= Instructions to follow =
From the listing below, extract every line in which the word "motorway" appears.

= Data listing =
- - -

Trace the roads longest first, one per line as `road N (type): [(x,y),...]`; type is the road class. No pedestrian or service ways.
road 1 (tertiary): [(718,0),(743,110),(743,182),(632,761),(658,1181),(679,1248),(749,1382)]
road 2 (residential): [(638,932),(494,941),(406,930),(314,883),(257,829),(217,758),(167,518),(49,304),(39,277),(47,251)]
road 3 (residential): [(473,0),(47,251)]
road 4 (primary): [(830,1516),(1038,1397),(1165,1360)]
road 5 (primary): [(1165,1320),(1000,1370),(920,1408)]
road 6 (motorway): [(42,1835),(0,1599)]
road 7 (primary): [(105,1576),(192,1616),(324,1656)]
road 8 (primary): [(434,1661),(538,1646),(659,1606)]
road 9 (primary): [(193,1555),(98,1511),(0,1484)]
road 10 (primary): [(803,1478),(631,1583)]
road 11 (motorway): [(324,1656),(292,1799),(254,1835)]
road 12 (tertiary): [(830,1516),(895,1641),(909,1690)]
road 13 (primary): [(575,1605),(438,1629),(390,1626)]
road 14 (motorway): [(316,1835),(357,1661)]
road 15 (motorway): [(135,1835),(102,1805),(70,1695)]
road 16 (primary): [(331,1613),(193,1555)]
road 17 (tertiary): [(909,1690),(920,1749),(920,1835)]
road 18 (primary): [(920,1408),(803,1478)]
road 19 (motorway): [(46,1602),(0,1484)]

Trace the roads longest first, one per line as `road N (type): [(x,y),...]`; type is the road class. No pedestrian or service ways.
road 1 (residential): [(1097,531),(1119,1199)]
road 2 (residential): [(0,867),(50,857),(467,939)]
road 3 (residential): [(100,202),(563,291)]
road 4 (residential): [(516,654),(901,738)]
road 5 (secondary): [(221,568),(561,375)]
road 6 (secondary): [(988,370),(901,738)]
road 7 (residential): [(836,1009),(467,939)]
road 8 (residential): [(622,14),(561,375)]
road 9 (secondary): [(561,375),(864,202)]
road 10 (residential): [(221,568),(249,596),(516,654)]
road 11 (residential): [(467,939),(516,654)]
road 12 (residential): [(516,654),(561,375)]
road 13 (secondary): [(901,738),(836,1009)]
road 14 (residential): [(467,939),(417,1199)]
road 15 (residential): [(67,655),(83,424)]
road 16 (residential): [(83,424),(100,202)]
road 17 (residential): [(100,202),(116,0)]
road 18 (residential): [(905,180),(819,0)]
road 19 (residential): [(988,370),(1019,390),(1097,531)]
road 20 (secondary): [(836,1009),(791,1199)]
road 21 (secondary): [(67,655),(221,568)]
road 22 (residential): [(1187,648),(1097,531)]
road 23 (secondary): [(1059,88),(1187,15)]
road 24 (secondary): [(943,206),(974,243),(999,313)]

- - -

= Answer to the problem =
road 6 (motorway): [(42,1835),(0,1599)]
road 11 (motorway): [(324,1656),(292,1799),(254,1835)]
road 14 (motorway): [(316,1835),(357,1661)]
road 15 (motorway): [(135,1835),(102,1805),(70,1695)]
road 19 (motorway): [(46,1602),(0,1484)]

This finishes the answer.